# Task
In the entries below, which lines run from the one containing "cyan star: (132, 54) -> (91, 47), moved" to the one containing "purple semicircle: (94, 129)"? Copy exactly those lines, ends included, and no others.

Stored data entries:
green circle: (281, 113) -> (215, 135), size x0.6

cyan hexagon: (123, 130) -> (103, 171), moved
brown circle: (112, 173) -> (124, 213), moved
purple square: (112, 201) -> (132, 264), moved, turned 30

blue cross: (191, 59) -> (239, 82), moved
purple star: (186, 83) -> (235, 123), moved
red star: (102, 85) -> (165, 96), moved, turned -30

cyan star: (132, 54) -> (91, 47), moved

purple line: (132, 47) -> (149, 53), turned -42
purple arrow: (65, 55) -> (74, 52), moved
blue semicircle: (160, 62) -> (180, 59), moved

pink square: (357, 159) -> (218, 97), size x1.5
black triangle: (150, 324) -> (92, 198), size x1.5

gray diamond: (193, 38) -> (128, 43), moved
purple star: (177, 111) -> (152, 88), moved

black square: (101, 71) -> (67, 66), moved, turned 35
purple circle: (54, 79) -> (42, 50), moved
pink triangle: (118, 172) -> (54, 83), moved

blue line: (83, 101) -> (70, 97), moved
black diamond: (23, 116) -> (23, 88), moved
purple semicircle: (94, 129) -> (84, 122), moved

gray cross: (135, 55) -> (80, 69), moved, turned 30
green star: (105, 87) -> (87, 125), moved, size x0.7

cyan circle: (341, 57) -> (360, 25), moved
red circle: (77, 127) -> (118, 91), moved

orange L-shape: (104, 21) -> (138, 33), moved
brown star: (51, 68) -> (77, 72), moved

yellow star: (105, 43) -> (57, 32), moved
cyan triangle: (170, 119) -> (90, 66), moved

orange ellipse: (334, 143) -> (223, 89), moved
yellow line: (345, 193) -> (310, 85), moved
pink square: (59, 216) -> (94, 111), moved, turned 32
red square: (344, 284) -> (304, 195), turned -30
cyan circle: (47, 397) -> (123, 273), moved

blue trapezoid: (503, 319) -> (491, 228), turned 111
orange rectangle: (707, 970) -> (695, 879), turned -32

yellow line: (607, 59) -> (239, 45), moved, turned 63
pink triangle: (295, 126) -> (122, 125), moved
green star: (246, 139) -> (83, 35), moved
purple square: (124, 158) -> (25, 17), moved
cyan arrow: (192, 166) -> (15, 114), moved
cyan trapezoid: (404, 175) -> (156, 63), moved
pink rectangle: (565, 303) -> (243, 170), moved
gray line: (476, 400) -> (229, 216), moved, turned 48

# Exercise output
cyan star: (132, 54) -> (91, 47), moved

purple line: (132, 47) -> (149, 53), turned -42
purple arrow: (65, 55) -> (74, 52), moved
blue semicircle: (160, 62) -> (180, 59), moved

pink square: (357, 159) -> (218, 97), size x1.5
black triangle: (150, 324) -> (92, 198), size x1.5

gray diamond: (193, 38) -> (128, 43), moved
purple star: (177, 111) -> (152, 88), moved

black square: (101, 71) -> (67, 66), moved, turned 35
purple circle: (54, 79) -> (42, 50), moved
pink triangle: (118, 172) -> (54, 83), moved

blue line: (83, 101) -> (70, 97), moved
black diamond: (23, 116) -> (23, 88), moved
purple semicircle: (94, 129) -> (84, 122), moved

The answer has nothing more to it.